Action item:
Please repeat the entries word for word and keep the images out.
• • • •
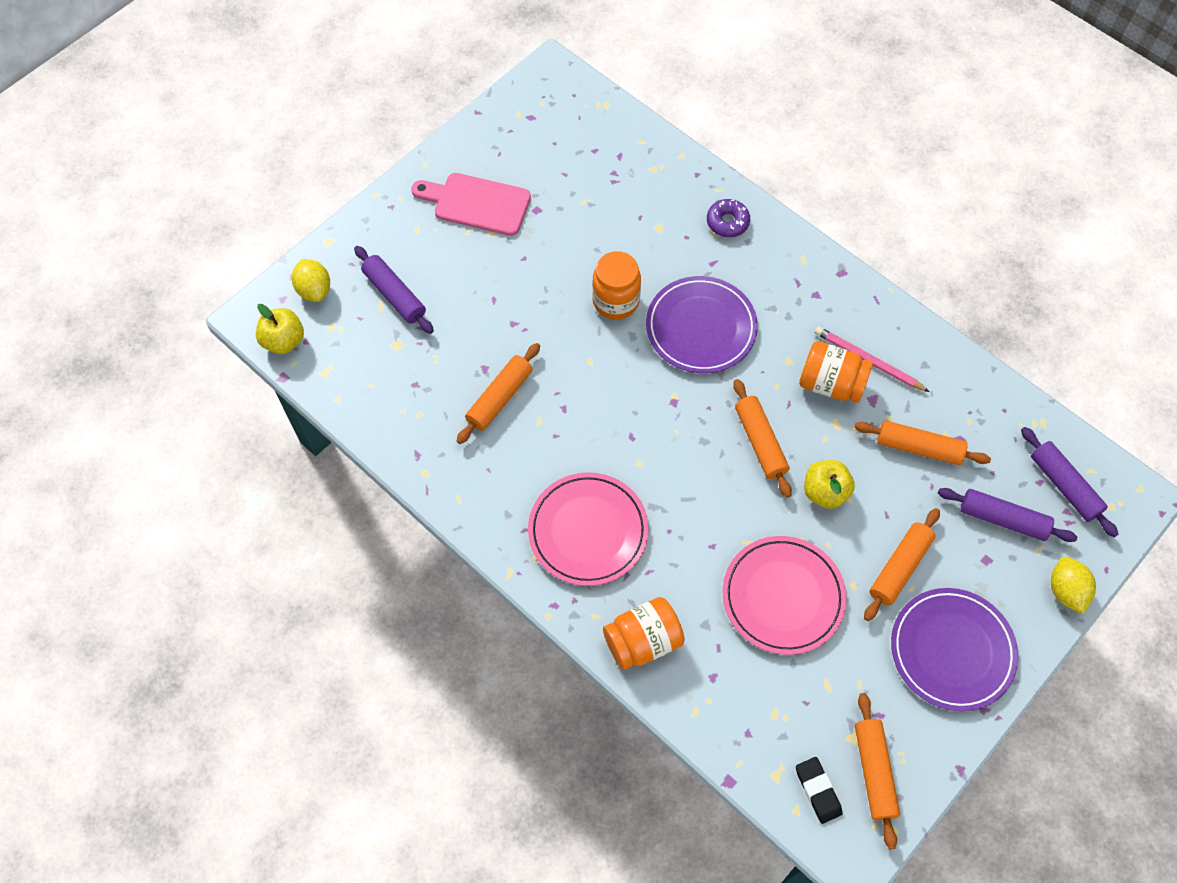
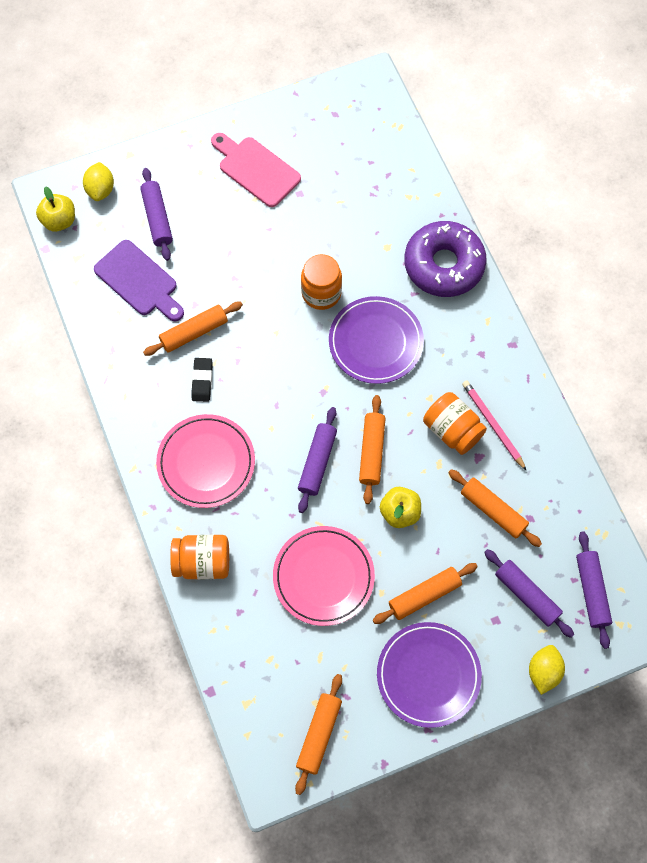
camera: 25 degrees right, 5 degrees up
(409, 369) = (139, 281): none -> purple cutting board
(708, 478) = (317, 462): none -> purple rolling pin
(727, 222) = (444, 265): purple donut -> purple donut, size x2.15
(817, 791) = (270, 728): black eraser -> black eraser (202, 381)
• • • •
Written response:
camera: 25 degrees right, 5 degrees up
(409, 369) = (139, 281): none -> purple cutting board
(708, 478) = (317, 462): none -> purple rolling pin
(727, 222) = (444, 265): purple donut -> purple donut, size x2.15
(817, 791) = (270, 728): black eraser -> black eraser (202, 381)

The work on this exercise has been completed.